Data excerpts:
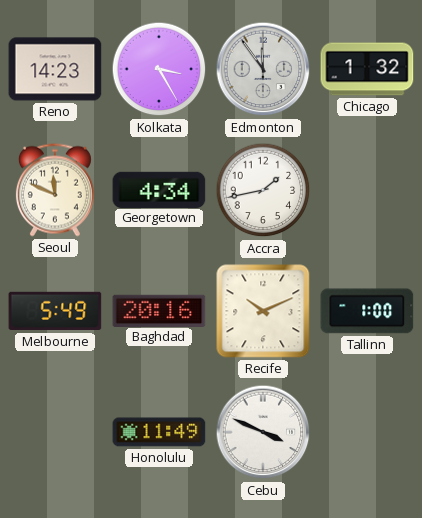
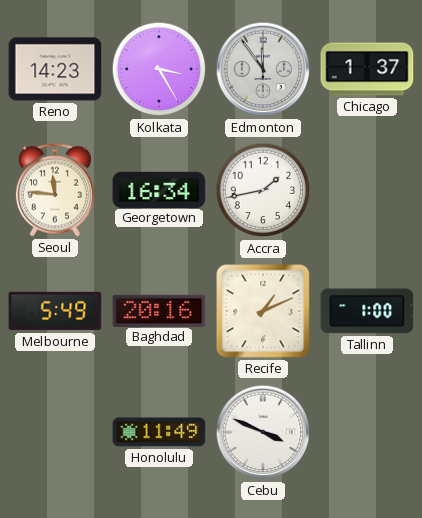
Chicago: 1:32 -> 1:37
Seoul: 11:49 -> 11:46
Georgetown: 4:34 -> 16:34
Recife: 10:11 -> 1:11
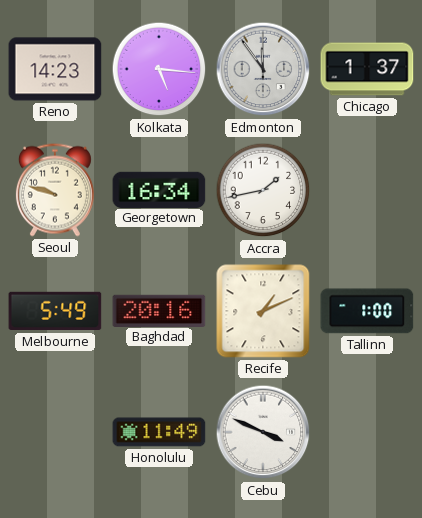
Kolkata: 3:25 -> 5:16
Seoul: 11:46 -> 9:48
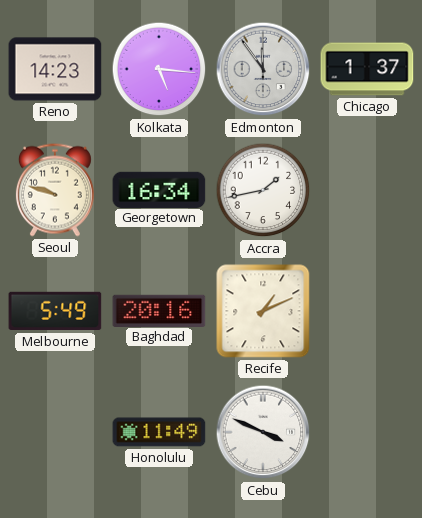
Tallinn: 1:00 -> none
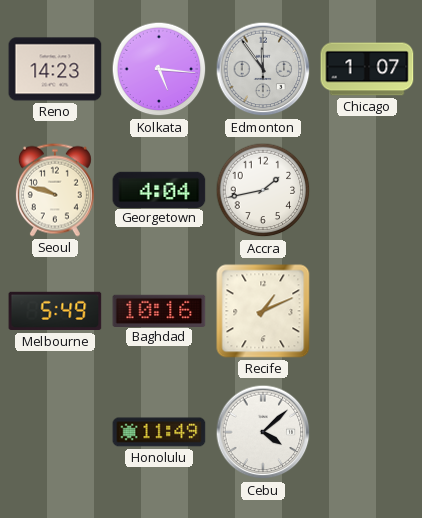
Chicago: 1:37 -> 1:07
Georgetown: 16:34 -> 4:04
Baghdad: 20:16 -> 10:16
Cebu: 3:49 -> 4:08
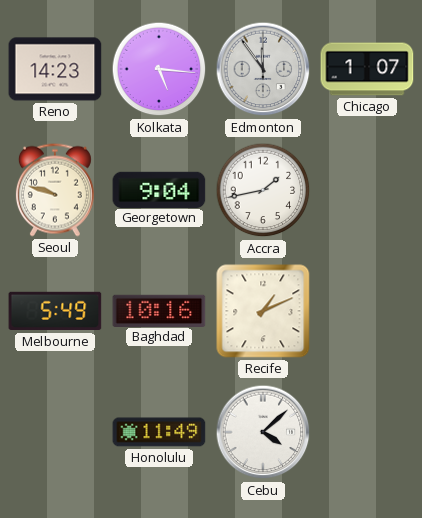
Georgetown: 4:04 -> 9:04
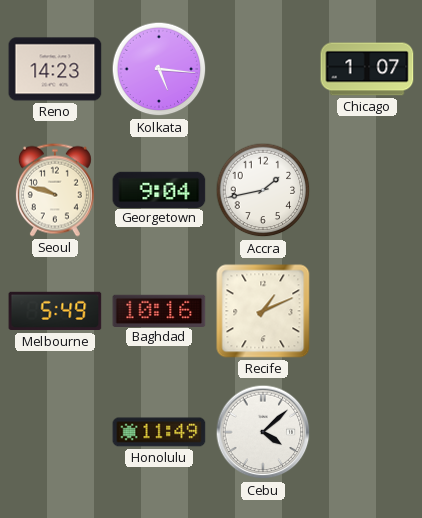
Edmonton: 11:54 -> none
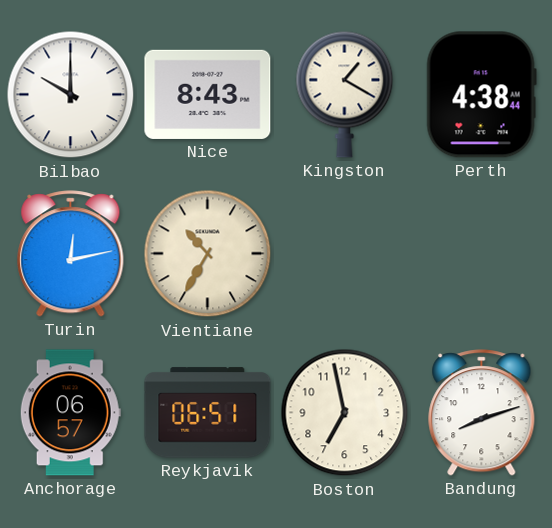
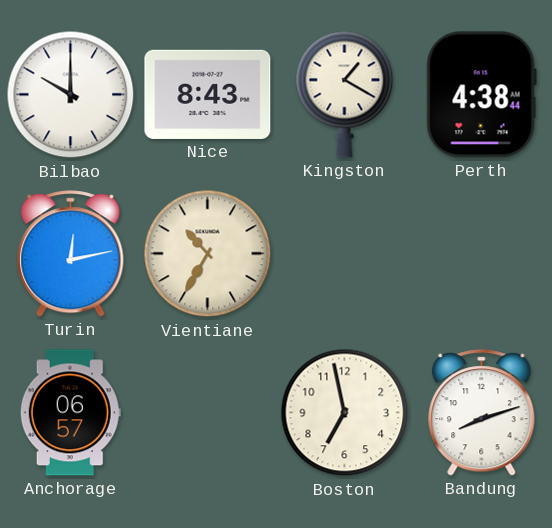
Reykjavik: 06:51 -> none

[WHAT YOU NEED TO DO] Gather every line in the records that contains the string "none", treating case as significant.

[CORRECT RESPONSE]
Tallinn: 1:00 -> none
Edmonton: 11:54 -> none
Reykjavik: 06:51 -> none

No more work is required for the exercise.